--- Problem details ---
All the entries need to be quoted exactly, apart from the pictures, which you should drop.

--- Data ---
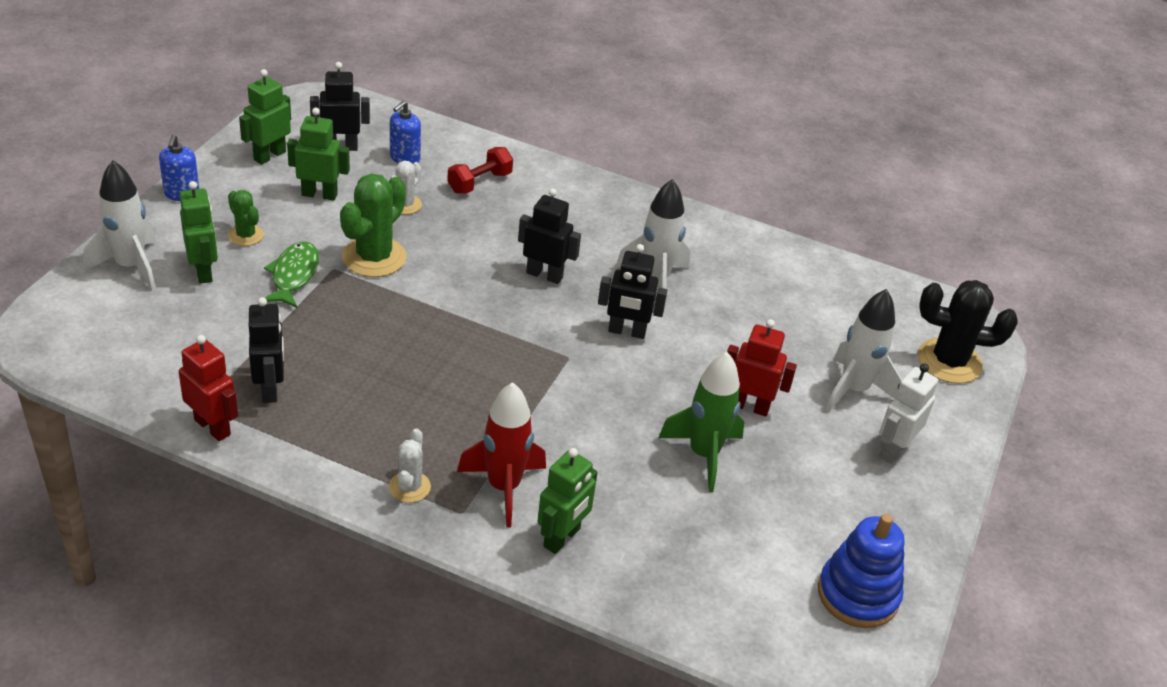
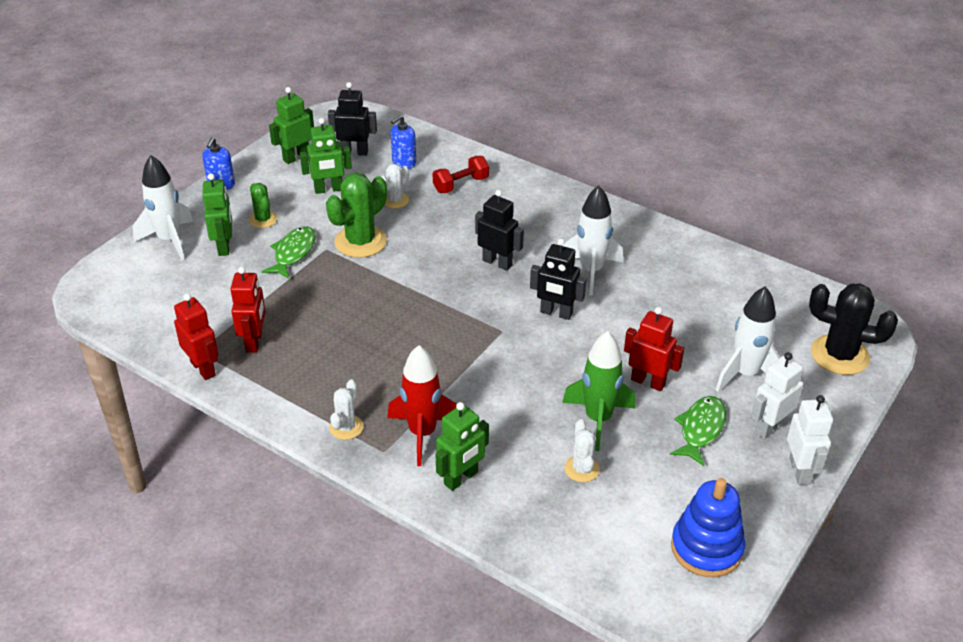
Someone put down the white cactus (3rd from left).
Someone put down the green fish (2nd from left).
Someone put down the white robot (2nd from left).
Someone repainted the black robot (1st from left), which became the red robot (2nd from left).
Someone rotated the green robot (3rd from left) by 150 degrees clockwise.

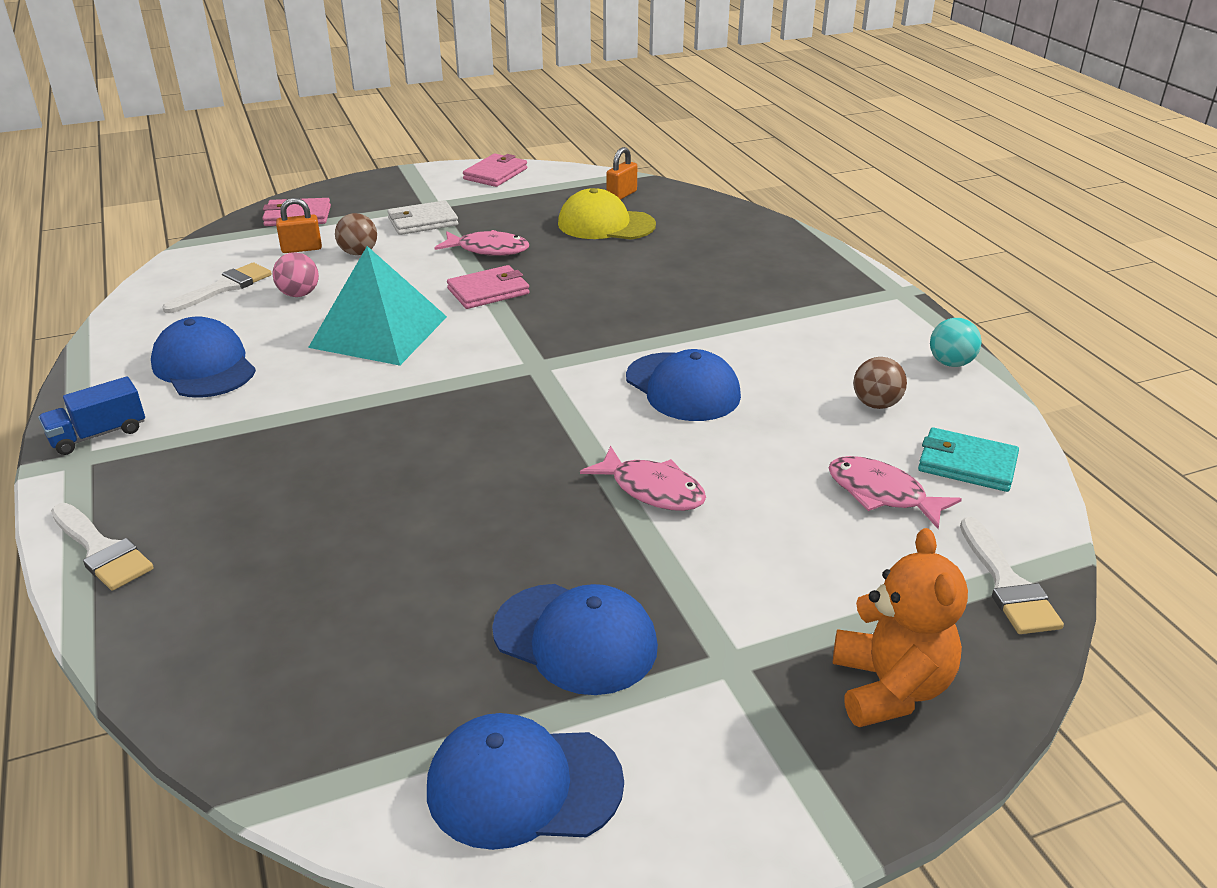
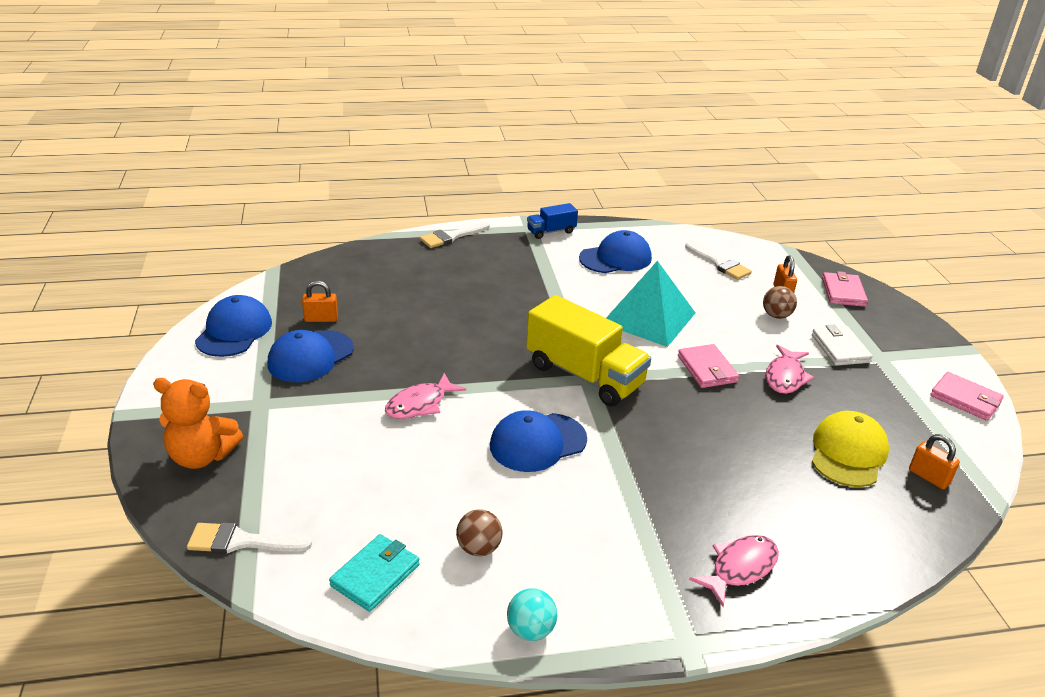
Someone took away the pink ball.
Someone put down the orange padlock (1st from left).
Someone put down the yellow truck.
Someone carried the pink fish (3rd from left in the first image).
Someone rotated the blue truck by 90 degrees counterclockwise.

--- Exercise output ---
Someone put down the white cactus (3rd from left).
Someone put down the green fish (2nd from left).
Someone put down the white robot (2nd from left).
Someone repainted the black robot (1st from left), which became the red robot (2nd from left).
Someone rotated the green robot (3rd from left) by 150 degrees clockwise.

Someone took away the pink ball.
Someone put down the orange padlock (1st from left).
Someone put down the yellow truck.
Someone carried the pink fish (3rd from left in the first image).
Someone rotated the blue truck by 90 degrees counterclockwise.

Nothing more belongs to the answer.